WORK ORDER: Line by line, repeat the material below exactly and leave the images out.

GIVEN MATERIAL:

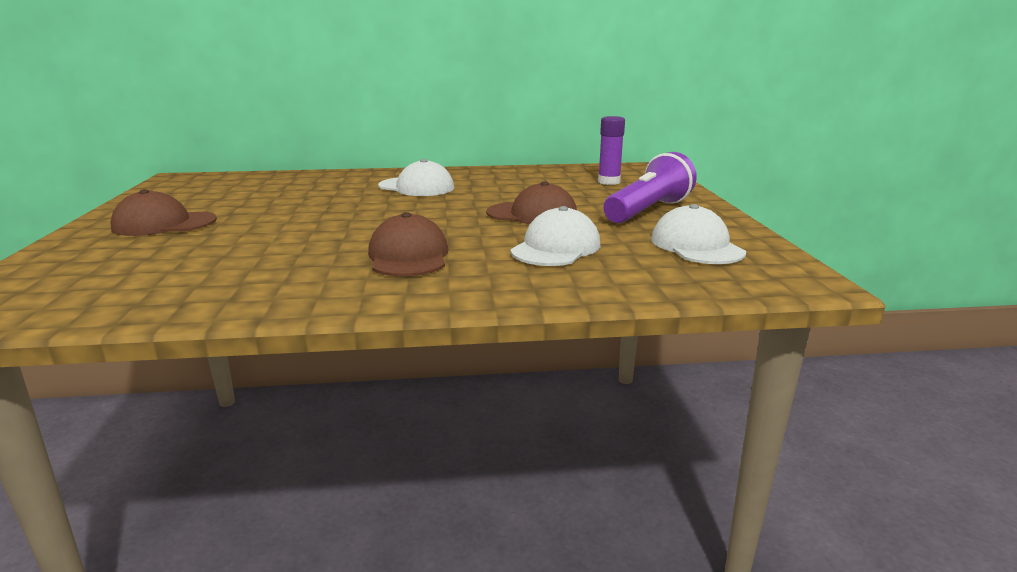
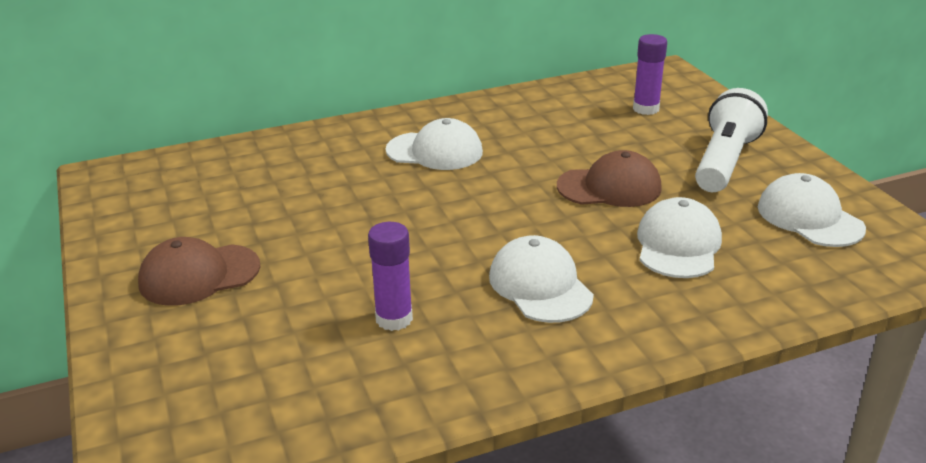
camera: 15 degrees left, 10 degrees up
(268, 259) = (394, 319): none -> purple glue stick
(408, 256) = (540, 285): brown cap -> white cap
(648, 211) = (724, 162): purple flashlight -> white flashlight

WRITTEN ANSWER:
camera: 15 degrees left, 10 degrees up
(268, 259) = (394, 319): none -> purple glue stick
(408, 256) = (540, 285): brown cap -> white cap
(648, 211) = (724, 162): purple flashlight -> white flashlight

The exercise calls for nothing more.